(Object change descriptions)
+++
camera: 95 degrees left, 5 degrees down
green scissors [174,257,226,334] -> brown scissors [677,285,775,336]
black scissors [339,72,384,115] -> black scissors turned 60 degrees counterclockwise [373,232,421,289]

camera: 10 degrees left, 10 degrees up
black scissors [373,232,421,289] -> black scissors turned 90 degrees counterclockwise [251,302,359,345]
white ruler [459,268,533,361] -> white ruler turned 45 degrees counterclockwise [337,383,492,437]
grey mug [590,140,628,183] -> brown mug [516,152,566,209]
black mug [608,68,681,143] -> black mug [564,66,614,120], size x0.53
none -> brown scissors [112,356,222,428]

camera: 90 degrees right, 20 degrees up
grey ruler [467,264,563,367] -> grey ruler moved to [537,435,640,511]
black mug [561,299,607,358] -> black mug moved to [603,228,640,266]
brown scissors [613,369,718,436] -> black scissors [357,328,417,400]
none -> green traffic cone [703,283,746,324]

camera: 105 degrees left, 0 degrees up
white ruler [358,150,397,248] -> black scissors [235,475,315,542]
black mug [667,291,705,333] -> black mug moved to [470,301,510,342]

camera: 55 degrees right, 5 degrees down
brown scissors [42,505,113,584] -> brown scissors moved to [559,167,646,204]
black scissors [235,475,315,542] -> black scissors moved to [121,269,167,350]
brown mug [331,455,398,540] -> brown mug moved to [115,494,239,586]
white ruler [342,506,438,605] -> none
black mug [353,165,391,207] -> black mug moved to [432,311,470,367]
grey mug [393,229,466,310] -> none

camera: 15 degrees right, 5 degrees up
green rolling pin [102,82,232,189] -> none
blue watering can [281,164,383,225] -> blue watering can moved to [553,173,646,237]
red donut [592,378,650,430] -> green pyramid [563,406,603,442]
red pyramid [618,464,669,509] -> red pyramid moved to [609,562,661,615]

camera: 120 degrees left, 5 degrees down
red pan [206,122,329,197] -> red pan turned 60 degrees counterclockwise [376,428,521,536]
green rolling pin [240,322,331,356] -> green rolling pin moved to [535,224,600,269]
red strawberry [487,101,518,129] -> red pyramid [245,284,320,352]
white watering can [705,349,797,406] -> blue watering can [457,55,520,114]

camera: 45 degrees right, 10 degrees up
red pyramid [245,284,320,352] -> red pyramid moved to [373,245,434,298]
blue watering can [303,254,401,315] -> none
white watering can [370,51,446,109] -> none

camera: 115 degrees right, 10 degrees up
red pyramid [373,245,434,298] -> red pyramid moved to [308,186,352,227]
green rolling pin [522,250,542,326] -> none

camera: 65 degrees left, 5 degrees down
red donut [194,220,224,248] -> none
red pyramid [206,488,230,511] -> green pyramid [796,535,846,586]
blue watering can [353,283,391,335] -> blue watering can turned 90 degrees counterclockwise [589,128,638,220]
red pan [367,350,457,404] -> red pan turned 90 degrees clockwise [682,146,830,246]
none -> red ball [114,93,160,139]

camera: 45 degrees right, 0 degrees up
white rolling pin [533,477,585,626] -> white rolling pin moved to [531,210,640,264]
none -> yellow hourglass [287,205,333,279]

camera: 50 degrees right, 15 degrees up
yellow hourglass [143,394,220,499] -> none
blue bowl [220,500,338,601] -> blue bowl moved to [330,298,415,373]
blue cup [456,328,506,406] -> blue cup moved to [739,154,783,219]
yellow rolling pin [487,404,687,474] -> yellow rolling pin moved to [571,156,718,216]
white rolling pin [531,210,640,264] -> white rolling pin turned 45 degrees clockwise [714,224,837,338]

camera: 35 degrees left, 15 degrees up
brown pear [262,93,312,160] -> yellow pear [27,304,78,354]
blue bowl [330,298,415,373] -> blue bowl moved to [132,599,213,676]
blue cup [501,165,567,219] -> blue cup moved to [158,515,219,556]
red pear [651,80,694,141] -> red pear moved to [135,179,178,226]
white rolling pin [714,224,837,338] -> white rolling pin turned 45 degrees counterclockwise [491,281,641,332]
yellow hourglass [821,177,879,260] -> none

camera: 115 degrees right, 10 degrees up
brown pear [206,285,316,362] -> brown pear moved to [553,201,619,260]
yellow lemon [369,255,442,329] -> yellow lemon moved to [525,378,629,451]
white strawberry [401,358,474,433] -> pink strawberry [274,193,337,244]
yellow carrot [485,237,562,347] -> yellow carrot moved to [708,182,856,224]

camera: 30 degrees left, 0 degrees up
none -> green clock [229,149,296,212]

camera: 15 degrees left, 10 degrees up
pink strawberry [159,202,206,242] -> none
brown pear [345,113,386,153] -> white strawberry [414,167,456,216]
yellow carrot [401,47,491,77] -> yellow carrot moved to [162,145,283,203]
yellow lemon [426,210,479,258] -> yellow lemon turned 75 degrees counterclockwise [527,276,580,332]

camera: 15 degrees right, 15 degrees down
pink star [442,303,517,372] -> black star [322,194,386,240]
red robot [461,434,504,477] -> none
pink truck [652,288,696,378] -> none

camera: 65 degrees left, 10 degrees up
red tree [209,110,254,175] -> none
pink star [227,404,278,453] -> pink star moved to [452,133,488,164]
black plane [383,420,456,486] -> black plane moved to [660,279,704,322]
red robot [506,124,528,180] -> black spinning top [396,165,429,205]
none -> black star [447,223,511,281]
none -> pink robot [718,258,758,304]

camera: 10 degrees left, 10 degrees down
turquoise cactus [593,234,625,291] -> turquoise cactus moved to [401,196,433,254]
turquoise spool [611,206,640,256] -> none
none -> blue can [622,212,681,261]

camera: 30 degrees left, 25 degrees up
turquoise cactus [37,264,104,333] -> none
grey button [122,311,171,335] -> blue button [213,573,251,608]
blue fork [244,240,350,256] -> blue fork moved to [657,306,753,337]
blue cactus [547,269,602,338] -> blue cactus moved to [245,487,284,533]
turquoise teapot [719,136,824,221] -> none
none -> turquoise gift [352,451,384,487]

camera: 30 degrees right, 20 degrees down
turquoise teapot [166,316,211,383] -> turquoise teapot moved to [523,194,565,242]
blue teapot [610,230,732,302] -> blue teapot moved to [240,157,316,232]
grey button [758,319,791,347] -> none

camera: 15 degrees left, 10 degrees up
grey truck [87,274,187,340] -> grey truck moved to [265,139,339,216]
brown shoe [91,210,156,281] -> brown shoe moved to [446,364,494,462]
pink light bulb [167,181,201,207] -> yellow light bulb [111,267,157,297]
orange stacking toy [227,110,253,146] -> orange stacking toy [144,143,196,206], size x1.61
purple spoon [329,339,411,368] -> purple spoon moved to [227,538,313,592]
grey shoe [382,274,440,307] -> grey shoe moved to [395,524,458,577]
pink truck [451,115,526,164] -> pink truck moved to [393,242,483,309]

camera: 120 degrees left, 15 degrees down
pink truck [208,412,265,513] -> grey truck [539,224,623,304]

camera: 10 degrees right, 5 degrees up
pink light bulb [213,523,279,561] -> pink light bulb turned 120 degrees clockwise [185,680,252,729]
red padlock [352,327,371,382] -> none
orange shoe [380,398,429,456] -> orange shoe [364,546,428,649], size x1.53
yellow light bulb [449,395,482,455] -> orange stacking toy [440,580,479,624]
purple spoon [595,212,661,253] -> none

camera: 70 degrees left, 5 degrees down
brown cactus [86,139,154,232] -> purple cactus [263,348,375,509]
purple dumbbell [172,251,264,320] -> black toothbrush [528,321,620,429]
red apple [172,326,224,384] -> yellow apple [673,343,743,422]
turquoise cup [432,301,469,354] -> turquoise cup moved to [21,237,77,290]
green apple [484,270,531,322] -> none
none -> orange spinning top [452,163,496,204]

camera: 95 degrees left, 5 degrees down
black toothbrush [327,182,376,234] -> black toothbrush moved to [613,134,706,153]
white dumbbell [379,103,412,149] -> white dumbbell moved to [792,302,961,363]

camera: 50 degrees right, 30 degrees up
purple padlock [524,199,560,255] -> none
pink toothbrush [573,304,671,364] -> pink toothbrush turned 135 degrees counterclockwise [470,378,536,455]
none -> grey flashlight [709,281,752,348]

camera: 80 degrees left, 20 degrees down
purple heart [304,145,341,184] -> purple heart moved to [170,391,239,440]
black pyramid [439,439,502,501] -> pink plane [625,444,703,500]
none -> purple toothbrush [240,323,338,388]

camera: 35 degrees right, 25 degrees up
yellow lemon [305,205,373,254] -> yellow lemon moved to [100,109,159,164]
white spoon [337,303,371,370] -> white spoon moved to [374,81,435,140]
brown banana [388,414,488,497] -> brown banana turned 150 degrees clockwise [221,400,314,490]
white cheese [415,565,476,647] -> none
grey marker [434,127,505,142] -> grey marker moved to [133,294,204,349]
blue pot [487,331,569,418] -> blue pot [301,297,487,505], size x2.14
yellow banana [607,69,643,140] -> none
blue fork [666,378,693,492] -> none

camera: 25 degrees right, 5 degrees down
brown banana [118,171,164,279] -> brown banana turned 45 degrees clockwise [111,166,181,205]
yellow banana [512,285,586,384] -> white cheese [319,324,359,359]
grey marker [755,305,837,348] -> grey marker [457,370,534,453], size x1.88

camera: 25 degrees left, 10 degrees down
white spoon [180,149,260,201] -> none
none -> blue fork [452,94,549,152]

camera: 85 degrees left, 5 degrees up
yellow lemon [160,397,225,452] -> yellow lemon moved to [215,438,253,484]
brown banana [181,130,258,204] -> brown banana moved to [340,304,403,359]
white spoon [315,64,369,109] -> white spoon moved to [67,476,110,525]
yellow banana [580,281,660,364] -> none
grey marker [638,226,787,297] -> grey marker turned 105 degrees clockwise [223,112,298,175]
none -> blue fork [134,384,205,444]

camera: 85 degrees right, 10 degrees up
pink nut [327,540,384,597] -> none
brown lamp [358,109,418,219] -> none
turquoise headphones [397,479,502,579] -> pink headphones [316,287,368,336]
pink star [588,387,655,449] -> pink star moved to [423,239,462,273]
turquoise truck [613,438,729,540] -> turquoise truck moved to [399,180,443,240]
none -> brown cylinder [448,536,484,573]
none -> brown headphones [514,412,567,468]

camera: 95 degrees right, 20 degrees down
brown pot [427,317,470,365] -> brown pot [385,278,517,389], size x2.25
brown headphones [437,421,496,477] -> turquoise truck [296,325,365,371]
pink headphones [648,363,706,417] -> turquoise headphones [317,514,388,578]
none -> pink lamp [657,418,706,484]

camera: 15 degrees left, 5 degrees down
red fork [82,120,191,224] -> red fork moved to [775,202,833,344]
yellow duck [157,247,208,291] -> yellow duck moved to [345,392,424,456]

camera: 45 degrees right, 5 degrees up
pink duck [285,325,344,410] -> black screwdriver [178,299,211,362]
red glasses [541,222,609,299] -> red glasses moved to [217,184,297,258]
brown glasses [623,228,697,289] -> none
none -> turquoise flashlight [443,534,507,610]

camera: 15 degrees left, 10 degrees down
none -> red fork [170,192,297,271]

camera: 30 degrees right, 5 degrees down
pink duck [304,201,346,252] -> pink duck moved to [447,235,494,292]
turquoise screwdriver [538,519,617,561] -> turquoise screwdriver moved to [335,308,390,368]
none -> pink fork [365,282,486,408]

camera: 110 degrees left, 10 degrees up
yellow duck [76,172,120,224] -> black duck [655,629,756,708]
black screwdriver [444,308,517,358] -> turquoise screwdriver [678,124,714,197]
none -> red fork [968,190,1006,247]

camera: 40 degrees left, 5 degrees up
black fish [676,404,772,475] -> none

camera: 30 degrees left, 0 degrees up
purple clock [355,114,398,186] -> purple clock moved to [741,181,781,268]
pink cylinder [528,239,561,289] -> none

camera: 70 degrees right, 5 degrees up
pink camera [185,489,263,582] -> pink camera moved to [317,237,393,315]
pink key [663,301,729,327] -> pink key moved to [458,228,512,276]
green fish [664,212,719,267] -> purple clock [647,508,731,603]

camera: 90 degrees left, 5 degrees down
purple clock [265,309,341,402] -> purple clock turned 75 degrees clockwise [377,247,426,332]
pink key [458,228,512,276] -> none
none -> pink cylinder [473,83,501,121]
+++
> [Exercise goal]
Determine how many lines above contain "plane" as a word or string. Give the number alone.

> [Solution to this exercise]
2